====== Data

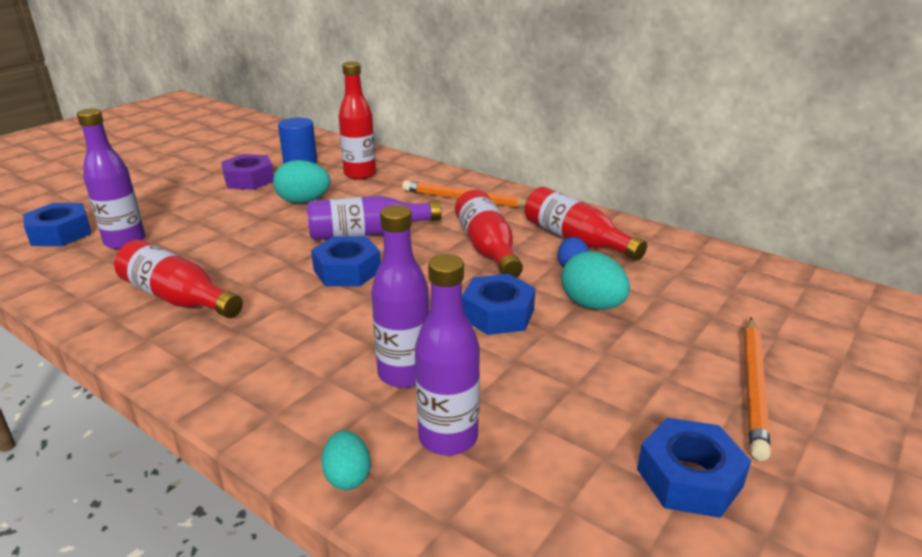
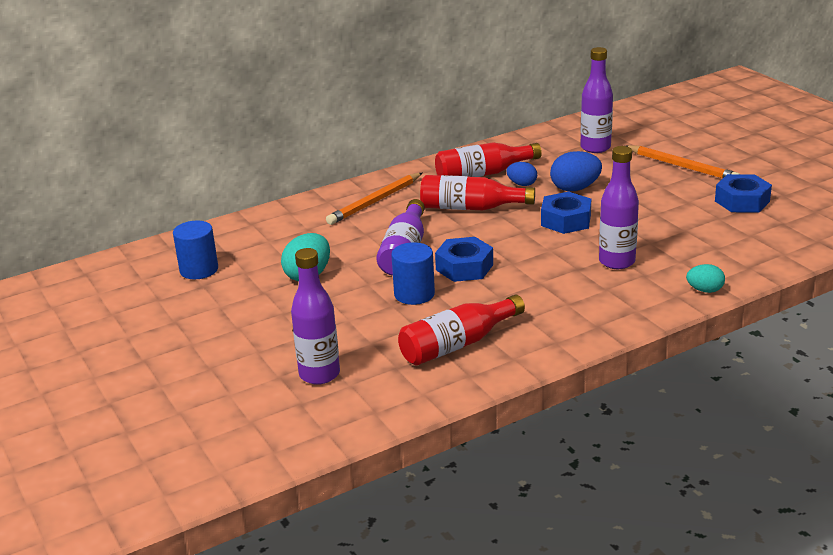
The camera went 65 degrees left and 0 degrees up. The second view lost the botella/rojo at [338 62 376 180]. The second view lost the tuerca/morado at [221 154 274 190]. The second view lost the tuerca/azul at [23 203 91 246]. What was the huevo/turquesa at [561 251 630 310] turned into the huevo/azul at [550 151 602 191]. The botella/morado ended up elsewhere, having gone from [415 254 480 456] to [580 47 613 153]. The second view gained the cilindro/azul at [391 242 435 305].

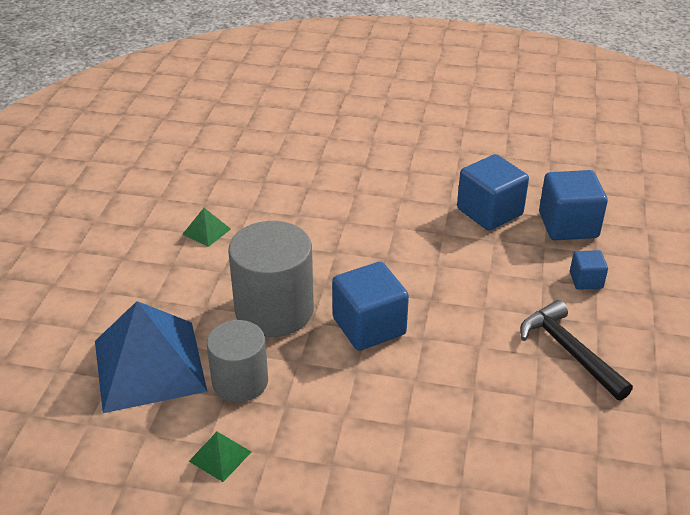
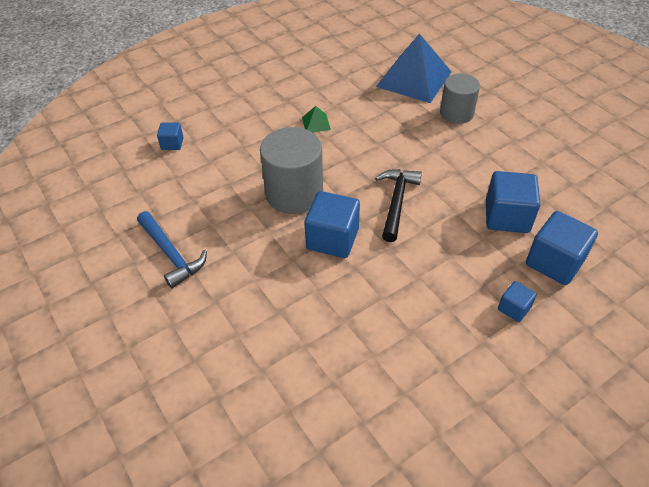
The camera went 45 degrees right and 10 degrees up. The martillo/negro ended up elsewhere, having gone from [520 300 633 401] to [375 169 422 242]. The pirámide/azul ended up elsewhere, having gone from [95 301 207 413] to [376 33 452 103]. The cilindro/gris ended up elsewhere, having gone from [207 320 268 402] to [440 73 480 124]. Where the pirámide/verde stood at [189 432 251 482], the martillo/azul came to stand at [137 211 207 288]. The second view gained the cubo/azul at [157 123 184 150].

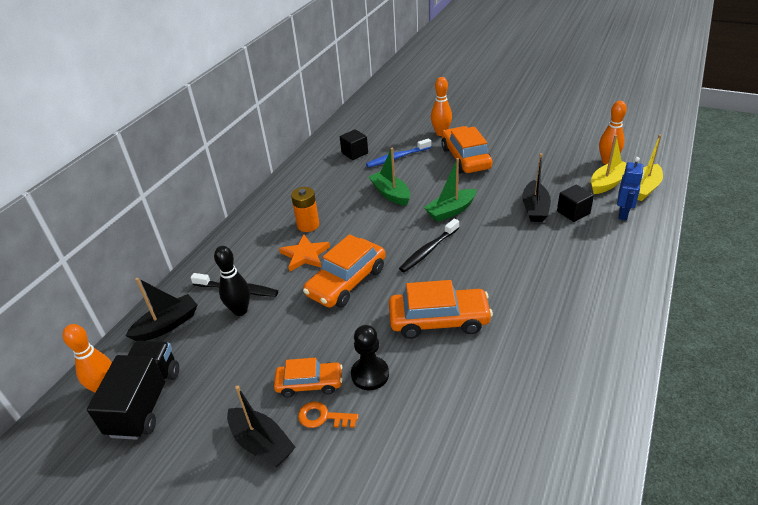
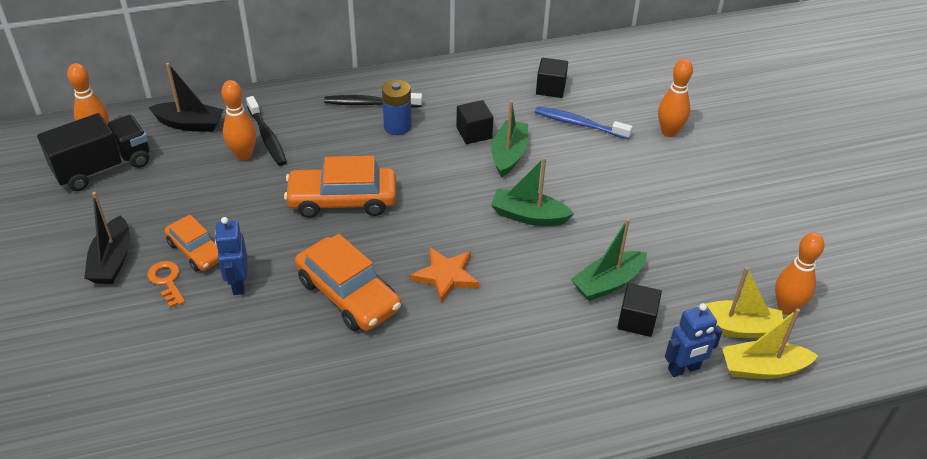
The camera went 45 degrees right and 5 degrees up. The second view lost the coche/naranja at [441 126 492 174]. What was the barco/negro at [522 153 551 222] turned into the barco/verde at [571 218 647 301]. What was the pila/naranja at [291 187 319 232] turned into the pila/azul at [382 80 411 135]. The cepillo de dientes/negro ended up elsewhere, having gone from [399 218 459 273] to [324 93 422 107]. The estrella/naranja ended up elsewhere, having gone from [279 235 330 272] to [410 247 479 303]. What was the bolo/negro at [214 246 250 316] turned into the bolo/naranja at [222 80 256 161]. Where the peón/negro stood at [351 325 389 390], the robot/azul came to stand at [215 217 247 295]. The second view gained the cubo/negro at [456 100 493 144].

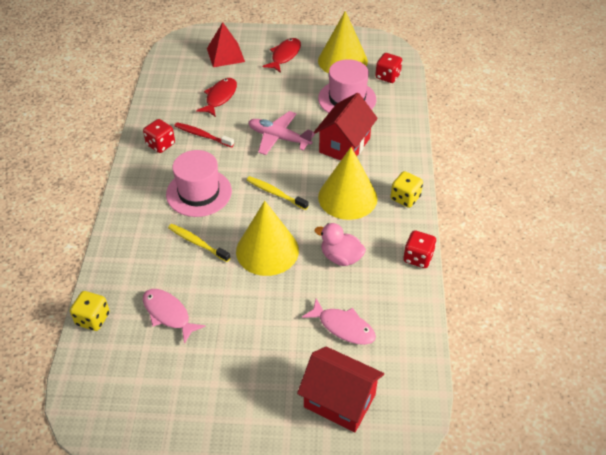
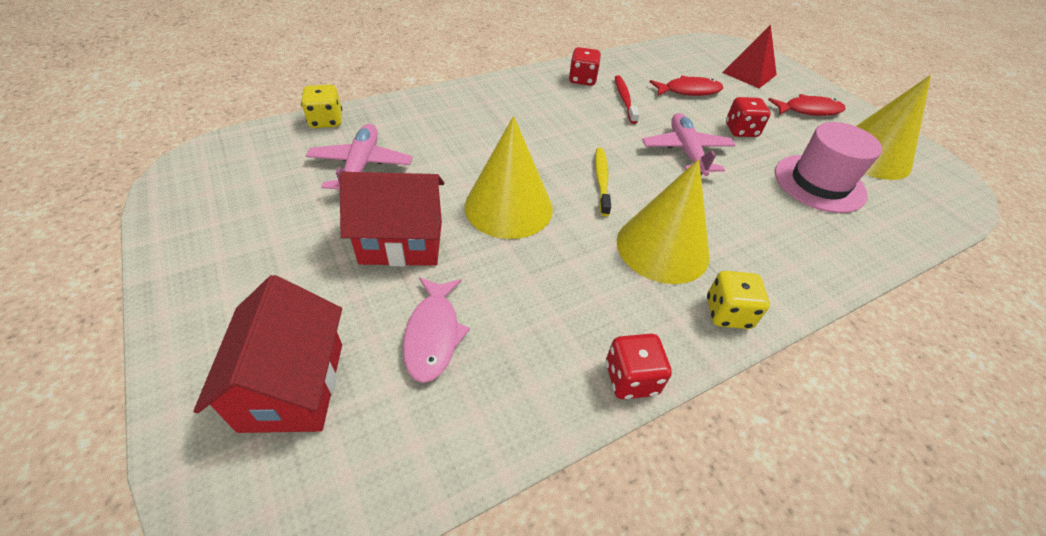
The camera went 55 degrees right and 0 degrees up. The dado/rojo ended up elsewhere, having gone from [375 53 402 83] to [726 97 771 137]. The casa/rojo ended up elsewhere, having gone from [314 93 378 161] to [340 172 444 266]. The second view lost the sombrero/rosa at [166 150 232 217]. The second view lost the pato/rosa at [315 223 366 266]. The second view lost the cepillo de dientes/amarillo at [168 224 230 262]. Where the pez/rosa stood at [143 289 206 344], the avión/rosa came to stand at [306 124 413 190].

============

Exercise requirements:
Go through the listing above and write it all out exactly, leaving out any picture.

Result for this exercise:
The camera went 65 degrees left and 0 degrees up. The second view lost the botella/rojo at [338 62 376 180]. The second view lost the tuerca/morado at [221 154 274 190]. The second view lost the tuerca/azul at [23 203 91 246]. What was the huevo/turquesa at [561 251 630 310] turned into the huevo/azul at [550 151 602 191]. The botella/morado ended up elsewhere, having gone from [415 254 480 456] to [580 47 613 153]. The second view gained the cilindro/azul at [391 242 435 305].

The camera went 45 degrees right and 10 degrees up. The martillo/negro ended up elsewhere, having gone from [520 300 633 401] to [375 169 422 242]. The pirámide/azul ended up elsewhere, having gone from [95 301 207 413] to [376 33 452 103]. The cilindro/gris ended up elsewhere, having gone from [207 320 268 402] to [440 73 480 124]. Where the pirámide/verde stood at [189 432 251 482], the martillo/azul came to stand at [137 211 207 288]. The second view gained the cubo/azul at [157 123 184 150].

The camera went 45 degrees right and 5 degrees up. The second view lost the coche/naranja at [441 126 492 174]. What was the barco/negro at [522 153 551 222] turned into the barco/verde at [571 218 647 301]. What was the pila/naranja at [291 187 319 232] turned into the pila/azul at [382 80 411 135]. The cepillo de dientes/negro ended up elsewhere, having gone from [399 218 459 273] to [324 93 422 107]. The estrella/naranja ended up elsewhere, having gone from [279 235 330 272] to [410 247 479 303]. What was the bolo/negro at [214 246 250 316] turned into the bolo/naranja at [222 80 256 161]. Where the peón/negro stood at [351 325 389 390], the robot/azul came to stand at [215 217 247 295]. The second view gained the cubo/negro at [456 100 493 144].

The camera went 55 degrees right and 0 degrees up. The dado/rojo ended up elsewhere, having gone from [375 53 402 83] to [726 97 771 137]. The casa/rojo ended up elsewhere, having gone from [314 93 378 161] to [340 172 444 266]. The second view lost the sombrero/rosa at [166 150 232 217]. The second view lost the pato/rosa at [315 223 366 266]. The second view lost the cepillo de dientes/amarillo at [168 224 230 262]. Where the pez/rosa stood at [143 289 206 344], the avión/rosa came to stand at [306 124 413 190].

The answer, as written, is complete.